### Task details
Every record is to be restated exactly, with nothing left out.

(Extracted data entries)
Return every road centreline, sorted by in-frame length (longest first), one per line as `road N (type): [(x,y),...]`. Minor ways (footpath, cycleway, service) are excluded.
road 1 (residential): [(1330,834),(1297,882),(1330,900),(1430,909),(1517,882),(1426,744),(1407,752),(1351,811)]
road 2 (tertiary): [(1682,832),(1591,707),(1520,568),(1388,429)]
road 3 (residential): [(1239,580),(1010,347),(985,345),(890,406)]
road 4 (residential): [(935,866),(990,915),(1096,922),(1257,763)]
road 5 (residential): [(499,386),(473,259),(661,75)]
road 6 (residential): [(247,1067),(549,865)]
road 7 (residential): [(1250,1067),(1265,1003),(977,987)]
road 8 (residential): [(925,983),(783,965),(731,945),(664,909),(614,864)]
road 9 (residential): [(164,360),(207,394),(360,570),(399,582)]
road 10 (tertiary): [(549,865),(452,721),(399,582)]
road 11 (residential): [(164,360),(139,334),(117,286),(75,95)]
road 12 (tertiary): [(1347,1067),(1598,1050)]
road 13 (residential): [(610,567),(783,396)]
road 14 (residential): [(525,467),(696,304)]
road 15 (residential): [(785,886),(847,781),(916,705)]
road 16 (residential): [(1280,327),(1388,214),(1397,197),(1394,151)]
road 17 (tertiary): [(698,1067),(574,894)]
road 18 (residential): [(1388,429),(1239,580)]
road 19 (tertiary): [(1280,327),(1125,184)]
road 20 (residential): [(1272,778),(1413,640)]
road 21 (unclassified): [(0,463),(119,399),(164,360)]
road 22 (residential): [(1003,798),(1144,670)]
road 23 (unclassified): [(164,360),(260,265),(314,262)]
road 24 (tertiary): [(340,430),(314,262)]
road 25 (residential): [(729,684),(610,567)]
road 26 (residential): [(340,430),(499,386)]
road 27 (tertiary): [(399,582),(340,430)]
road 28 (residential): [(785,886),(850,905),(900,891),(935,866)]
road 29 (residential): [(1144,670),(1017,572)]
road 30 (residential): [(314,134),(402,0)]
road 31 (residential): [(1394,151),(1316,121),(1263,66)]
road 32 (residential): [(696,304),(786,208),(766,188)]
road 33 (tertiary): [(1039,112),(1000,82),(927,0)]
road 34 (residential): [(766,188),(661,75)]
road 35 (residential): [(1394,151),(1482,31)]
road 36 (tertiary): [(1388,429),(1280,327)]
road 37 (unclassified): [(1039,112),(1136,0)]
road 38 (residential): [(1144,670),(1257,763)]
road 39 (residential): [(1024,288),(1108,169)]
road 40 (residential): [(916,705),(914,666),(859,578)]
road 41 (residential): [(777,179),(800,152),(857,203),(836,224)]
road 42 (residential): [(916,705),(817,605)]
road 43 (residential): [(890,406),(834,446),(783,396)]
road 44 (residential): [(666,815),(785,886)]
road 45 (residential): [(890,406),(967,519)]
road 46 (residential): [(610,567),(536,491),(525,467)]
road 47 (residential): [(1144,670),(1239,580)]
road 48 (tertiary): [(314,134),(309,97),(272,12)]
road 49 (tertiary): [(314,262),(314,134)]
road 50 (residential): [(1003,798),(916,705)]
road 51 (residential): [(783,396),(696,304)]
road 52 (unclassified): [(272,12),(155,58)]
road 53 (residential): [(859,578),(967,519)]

### Result below
Return every road centreline, sorted by in-frame length (longest first), one per line as `road N (type): [(x,y),...]`. Minor ways (footpath, cycleway, service) are excluded.
road 1 (residential): [(1330,834),(1297,882),(1330,900),(1430,909),(1517,882),(1426,744),(1407,752),(1351,811)]
road 2 (tertiary): [(1682,832),(1591,707),(1520,568),(1388,429)]
road 3 (residential): [(1239,580),(1010,347),(985,345),(890,406)]
road 4 (residential): [(935,866),(990,915),(1096,922),(1257,763)]
road 5 (residential): [(499,386),(473,259),(661,75)]
road 6 (residential): [(247,1067),(549,865)]
road 7 (residential): [(1250,1067),(1265,1003),(977,987)]
road 8 (residential): [(925,983),(783,965),(731,945),(664,909),(614,864)]
road 9 (residential): [(164,360),(207,394),(360,570),(399,582)]
road 10 (tertiary): [(549,865),(452,721),(399,582)]
road 11 (residential): [(164,360),(139,334),(117,286),(75,95)]
road 12 (tertiary): [(1347,1067),(1598,1050)]
road 13 (residential): [(610,567),(783,396)]
road 14 (residential): [(525,467),(696,304)]
road 15 (residential): [(785,886),(847,781),(916,705)]
road 16 (residential): [(1280,327),(1388,214),(1397,197),(1394,151)]
road 17 (tertiary): [(698,1067),(574,894)]
road 18 (residential): [(1388,429),(1239,580)]
road 19 (tertiary): [(1280,327),(1125,184)]
road 20 (residential): [(1272,778),(1413,640)]
road 21 (unclassified): [(0,463),(119,399),(164,360)]
road 22 (residential): [(1003,798),(1144,670)]
road 23 (unclassified): [(164,360),(260,265),(314,262)]
road 24 (tertiary): [(340,430),(314,262)]
road 25 (residential): [(729,684),(610,567)]
road 26 (residential): [(340,430),(499,386)]
road 27 (tertiary): [(399,582),(340,430)]
road 28 (residential): [(785,886),(850,905),(900,891),(935,866)]
road 29 (residential): [(1144,670),(1017,572)]
road 30 (residential): [(314,134),(402,0)]
road 31 (residential): [(1394,151),(1316,121),(1263,66)]
road 32 (residential): [(696,304),(786,208),(766,188)]
road 33 (tertiary): [(1039,112),(1000,82),(927,0)]
road 34 (residential): [(766,188),(661,75)]
road 35 (residential): [(1394,151),(1482,31)]
road 36 (tertiary): [(1388,429),(1280,327)]
road 37 (unclassified): [(1039,112),(1136,0)]
road 38 (residential): [(1144,670),(1257,763)]
road 39 (residential): [(1024,288),(1108,169)]
road 40 (residential): [(916,705),(914,666),(859,578)]
road 41 (residential): [(777,179),(800,152),(857,203),(836,224)]
road 42 (residential): [(916,705),(817,605)]
road 43 (residential): [(890,406),(834,446),(783,396)]
road 44 (residential): [(666,815),(785,886)]
road 45 (residential): [(890,406),(967,519)]
road 46 (residential): [(610,567),(536,491),(525,467)]
road 47 (residential): [(1144,670),(1239,580)]
road 48 (tertiary): [(314,134),(309,97),(272,12)]
road 49 (tertiary): [(314,262),(314,134)]
road 50 (residential): [(1003,798),(916,705)]
road 51 (residential): [(783,396),(696,304)]
road 52 (unclassified): [(272,12),(155,58)]
road 53 (residential): [(859,578),(967,519)]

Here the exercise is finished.